- **Problem requirements**
In the reply, include exactly the lines of the entries below from the first to the line with "LINE2 pin AO: A4 -> D8", that line included.

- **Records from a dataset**
##############################

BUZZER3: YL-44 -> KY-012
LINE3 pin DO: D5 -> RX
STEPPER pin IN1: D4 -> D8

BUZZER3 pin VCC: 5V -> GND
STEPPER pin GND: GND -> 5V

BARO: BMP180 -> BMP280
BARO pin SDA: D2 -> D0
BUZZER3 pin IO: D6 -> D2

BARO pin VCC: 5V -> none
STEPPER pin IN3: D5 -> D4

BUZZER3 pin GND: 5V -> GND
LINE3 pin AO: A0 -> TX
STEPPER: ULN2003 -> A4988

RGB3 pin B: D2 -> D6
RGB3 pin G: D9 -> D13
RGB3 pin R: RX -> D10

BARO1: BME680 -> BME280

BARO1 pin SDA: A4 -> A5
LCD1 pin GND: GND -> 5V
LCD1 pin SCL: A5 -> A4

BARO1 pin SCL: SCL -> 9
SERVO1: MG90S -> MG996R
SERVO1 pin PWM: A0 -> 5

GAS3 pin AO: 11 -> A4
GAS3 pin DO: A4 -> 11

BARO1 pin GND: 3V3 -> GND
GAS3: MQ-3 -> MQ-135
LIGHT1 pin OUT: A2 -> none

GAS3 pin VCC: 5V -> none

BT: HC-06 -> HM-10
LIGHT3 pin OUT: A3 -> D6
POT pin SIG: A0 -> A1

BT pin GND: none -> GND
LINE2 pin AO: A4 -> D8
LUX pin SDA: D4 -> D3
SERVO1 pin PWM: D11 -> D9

##############################

- **Written response**
BUZZER3: YL-44 -> KY-012
LINE3 pin DO: D5 -> RX
STEPPER pin IN1: D4 -> D8

BUZZER3 pin VCC: 5V -> GND
STEPPER pin GND: GND -> 5V

BARO: BMP180 -> BMP280
BARO pin SDA: D2 -> D0
BUZZER3 pin IO: D6 -> D2

BARO pin VCC: 5V -> none
STEPPER pin IN3: D5 -> D4

BUZZER3 pin GND: 5V -> GND
LINE3 pin AO: A0 -> TX
STEPPER: ULN2003 -> A4988

RGB3 pin B: D2 -> D6
RGB3 pin G: D9 -> D13
RGB3 pin R: RX -> D10

BARO1: BME680 -> BME280

BARO1 pin SDA: A4 -> A5
LCD1 pin GND: GND -> 5V
LCD1 pin SCL: A5 -> A4

BARO1 pin SCL: SCL -> 9
SERVO1: MG90S -> MG996R
SERVO1 pin PWM: A0 -> 5

GAS3 pin AO: 11 -> A4
GAS3 pin DO: A4 -> 11

BARO1 pin GND: 3V3 -> GND
GAS3: MQ-3 -> MQ-135
LIGHT1 pin OUT: A2 -> none

GAS3 pin VCC: 5V -> none

BT: HC-06 -> HM-10
LIGHT3 pin OUT: A3 -> D6
POT pin SIG: A0 -> A1

BT pin GND: none -> GND
LINE2 pin AO: A4 -> D8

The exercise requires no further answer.